:: Rows
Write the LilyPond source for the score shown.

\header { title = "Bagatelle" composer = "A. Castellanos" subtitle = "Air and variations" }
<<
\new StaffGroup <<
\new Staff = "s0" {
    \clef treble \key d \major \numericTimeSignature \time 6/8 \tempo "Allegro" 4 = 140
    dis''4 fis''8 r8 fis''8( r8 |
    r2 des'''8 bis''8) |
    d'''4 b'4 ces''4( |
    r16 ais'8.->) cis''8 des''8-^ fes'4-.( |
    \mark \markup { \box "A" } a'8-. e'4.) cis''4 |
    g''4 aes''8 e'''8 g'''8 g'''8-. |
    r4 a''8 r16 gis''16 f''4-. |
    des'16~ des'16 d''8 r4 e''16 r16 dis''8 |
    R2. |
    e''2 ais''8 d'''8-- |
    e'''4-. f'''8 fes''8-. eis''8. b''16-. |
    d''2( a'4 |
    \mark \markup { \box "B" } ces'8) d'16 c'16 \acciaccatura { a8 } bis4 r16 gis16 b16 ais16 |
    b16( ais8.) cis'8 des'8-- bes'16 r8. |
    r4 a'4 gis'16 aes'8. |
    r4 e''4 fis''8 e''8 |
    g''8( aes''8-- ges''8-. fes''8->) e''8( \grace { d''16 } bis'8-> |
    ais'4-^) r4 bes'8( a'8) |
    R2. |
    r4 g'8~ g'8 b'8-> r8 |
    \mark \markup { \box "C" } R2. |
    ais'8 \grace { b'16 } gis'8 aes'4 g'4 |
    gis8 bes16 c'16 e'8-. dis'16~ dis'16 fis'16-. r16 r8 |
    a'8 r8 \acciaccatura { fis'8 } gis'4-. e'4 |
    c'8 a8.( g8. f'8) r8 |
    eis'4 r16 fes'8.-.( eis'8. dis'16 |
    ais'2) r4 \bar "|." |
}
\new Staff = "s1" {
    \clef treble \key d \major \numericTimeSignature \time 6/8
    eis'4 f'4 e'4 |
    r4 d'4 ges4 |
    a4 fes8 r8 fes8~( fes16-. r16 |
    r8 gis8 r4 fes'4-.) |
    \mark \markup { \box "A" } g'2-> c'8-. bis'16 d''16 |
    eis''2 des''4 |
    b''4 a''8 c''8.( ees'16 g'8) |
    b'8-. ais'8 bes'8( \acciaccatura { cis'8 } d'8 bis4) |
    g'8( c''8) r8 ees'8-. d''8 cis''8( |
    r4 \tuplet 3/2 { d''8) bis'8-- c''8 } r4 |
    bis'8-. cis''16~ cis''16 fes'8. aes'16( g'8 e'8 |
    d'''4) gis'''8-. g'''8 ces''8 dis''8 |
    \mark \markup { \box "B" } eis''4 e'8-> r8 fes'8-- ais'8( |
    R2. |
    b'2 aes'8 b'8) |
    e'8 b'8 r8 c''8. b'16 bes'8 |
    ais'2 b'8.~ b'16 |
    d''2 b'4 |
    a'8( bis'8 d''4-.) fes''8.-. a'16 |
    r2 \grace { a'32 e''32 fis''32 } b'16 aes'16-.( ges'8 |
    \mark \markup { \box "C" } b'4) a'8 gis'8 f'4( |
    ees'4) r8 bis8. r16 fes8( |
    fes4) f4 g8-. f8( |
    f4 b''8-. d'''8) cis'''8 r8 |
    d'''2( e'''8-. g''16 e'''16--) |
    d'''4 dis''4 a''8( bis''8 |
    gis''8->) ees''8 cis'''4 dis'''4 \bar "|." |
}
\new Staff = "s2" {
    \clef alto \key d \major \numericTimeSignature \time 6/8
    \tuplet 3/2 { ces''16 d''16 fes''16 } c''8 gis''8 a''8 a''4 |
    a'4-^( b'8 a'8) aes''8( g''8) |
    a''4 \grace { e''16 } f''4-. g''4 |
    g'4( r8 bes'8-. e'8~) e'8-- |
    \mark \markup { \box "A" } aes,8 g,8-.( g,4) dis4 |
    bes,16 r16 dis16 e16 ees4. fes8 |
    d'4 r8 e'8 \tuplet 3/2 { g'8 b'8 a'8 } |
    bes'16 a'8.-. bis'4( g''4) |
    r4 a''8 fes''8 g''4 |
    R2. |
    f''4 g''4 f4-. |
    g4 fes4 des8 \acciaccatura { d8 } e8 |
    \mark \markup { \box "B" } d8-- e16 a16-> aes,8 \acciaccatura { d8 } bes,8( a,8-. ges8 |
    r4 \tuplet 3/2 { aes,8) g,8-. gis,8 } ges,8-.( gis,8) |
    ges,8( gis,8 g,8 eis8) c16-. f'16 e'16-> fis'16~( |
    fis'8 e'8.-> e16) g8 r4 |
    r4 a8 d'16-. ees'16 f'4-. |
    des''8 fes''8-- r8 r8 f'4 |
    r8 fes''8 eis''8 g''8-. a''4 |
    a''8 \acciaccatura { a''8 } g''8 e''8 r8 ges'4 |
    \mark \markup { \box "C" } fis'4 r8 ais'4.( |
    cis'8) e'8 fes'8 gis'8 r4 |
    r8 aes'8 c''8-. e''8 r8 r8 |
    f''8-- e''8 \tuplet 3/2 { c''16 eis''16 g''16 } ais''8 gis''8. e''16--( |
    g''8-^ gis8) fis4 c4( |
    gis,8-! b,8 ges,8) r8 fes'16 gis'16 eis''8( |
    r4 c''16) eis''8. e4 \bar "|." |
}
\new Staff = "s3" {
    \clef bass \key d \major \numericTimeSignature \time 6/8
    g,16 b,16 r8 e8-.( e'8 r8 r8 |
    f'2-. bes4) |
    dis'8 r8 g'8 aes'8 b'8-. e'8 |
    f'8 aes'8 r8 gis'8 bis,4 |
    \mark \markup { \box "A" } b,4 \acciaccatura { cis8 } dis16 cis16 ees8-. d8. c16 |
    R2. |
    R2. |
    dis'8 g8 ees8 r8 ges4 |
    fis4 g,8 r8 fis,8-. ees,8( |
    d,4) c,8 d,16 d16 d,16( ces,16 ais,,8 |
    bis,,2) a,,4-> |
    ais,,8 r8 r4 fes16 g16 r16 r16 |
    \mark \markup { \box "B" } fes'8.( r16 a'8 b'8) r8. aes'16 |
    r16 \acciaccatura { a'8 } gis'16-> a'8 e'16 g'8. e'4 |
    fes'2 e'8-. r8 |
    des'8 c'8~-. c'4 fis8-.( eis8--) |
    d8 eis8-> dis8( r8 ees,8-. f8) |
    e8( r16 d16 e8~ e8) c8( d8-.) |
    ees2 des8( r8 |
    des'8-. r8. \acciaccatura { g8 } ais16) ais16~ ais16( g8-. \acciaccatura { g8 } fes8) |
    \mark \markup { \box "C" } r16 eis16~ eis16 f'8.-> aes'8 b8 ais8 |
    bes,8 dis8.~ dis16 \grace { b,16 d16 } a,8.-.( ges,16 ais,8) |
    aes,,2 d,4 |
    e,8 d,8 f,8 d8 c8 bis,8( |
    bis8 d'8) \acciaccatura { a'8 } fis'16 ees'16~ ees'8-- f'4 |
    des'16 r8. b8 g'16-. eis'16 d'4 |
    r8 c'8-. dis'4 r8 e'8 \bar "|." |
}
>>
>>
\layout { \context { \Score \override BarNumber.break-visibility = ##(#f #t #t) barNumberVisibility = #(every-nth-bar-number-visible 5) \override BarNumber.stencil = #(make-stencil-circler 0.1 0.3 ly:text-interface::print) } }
::::
### Goal
State how many lines in the entries above contain the string "time", treating uppercase and lowercase as different. Give only the number.

### Final result
4